=== Exercise prompt ===
Tell how many lines in the listing below contain the word "none", giving the number alone.

=== Dataset extract ===
= = = = = = =

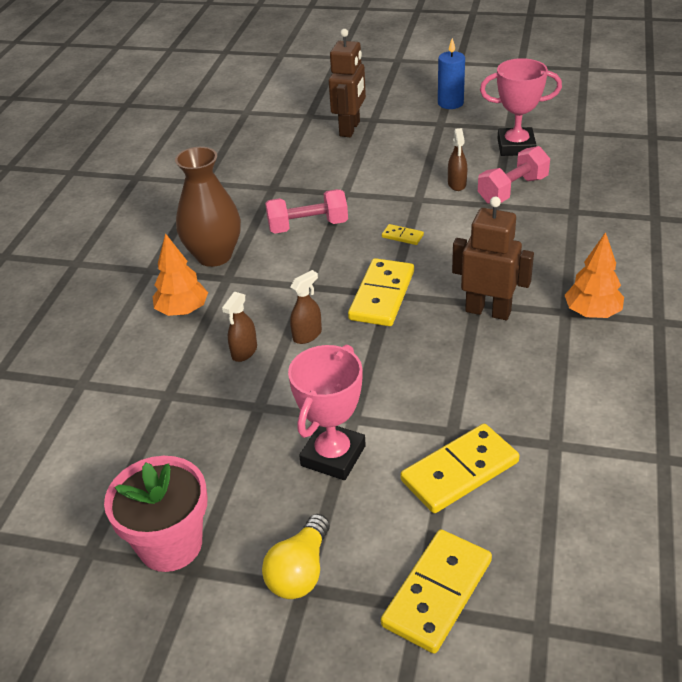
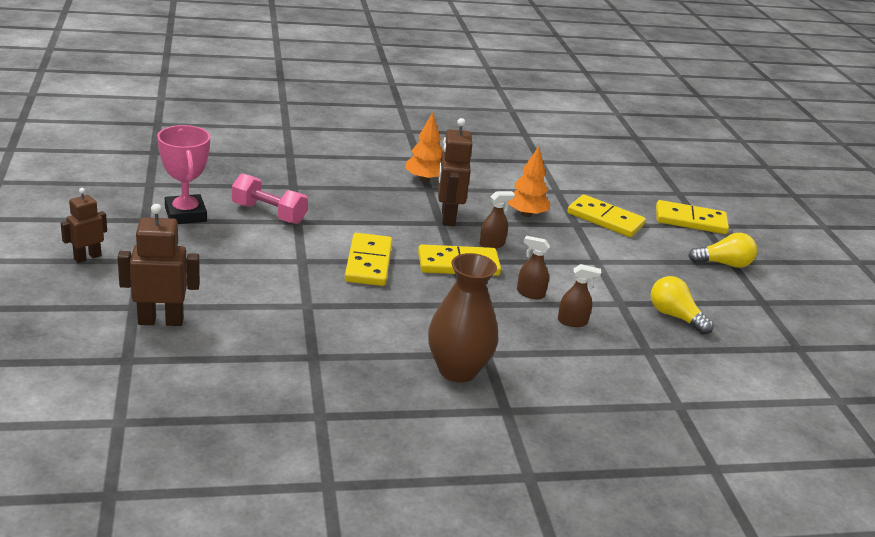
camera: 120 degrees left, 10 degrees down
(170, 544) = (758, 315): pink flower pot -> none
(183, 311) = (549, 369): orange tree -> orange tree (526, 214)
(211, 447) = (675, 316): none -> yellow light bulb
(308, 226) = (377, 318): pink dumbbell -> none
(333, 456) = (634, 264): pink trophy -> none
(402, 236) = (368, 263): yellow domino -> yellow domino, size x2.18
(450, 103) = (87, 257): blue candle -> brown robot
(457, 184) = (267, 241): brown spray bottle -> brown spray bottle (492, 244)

= = = = = = =

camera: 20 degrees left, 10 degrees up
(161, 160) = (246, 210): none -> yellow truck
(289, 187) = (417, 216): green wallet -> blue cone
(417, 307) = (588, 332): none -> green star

= = = = = = =

=== Answer section ===
6